+++ DATA TO EXAMINE +++

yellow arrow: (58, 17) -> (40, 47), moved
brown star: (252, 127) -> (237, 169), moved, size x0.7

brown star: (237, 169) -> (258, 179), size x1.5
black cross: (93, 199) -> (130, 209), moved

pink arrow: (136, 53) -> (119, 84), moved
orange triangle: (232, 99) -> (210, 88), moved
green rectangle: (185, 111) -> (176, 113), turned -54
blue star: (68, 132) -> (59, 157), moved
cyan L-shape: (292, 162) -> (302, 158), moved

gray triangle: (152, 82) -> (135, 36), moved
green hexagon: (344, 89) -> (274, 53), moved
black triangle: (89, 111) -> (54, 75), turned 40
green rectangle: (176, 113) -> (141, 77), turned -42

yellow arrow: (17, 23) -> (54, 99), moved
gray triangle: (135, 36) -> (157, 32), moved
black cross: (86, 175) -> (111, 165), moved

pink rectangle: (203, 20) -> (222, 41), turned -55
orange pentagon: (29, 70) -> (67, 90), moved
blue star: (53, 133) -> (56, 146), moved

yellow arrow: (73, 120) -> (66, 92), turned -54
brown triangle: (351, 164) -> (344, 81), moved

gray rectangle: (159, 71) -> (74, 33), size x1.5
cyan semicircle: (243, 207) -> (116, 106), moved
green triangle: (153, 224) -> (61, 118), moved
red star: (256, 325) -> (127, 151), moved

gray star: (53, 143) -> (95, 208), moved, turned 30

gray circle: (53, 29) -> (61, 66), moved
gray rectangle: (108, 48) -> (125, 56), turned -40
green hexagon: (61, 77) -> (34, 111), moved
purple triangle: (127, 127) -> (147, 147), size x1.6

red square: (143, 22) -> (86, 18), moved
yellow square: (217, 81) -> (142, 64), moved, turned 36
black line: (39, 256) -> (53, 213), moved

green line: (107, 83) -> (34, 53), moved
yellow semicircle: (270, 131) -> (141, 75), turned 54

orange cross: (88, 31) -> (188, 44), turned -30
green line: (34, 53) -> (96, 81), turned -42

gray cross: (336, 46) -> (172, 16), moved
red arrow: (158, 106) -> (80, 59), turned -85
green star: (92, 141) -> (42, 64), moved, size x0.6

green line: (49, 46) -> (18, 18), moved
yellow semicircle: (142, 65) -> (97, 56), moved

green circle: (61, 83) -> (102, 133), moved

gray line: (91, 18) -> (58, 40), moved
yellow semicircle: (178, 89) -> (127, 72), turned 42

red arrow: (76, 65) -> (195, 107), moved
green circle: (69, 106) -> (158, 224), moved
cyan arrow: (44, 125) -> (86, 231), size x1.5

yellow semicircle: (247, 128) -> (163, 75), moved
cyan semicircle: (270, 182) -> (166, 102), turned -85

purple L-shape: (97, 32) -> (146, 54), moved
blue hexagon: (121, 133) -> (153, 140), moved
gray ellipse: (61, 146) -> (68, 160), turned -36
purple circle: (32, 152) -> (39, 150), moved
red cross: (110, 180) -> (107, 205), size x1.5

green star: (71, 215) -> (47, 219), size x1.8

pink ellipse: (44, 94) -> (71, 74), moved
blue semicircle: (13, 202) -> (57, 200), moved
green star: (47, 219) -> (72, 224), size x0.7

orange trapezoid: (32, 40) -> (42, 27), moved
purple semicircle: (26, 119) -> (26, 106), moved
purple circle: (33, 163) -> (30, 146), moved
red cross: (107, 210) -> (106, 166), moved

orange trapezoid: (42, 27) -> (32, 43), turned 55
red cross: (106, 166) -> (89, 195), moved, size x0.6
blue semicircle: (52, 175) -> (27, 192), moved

+++

### WHAT YOU SHOULD DO
The line with "blue star: (68, 132) -> (59, 157), moved" marks the end; reproduce exactly every line from the start of the entries up to it, that line included.

### TASK SOLUTION
yellow arrow: (58, 17) -> (40, 47), moved
brown star: (252, 127) -> (237, 169), moved, size x0.7

brown star: (237, 169) -> (258, 179), size x1.5
black cross: (93, 199) -> (130, 209), moved

pink arrow: (136, 53) -> (119, 84), moved
orange triangle: (232, 99) -> (210, 88), moved
green rectangle: (185, 111) -> (176, 113), turned -54
blue star: (68, 132) -> (59, 157), moved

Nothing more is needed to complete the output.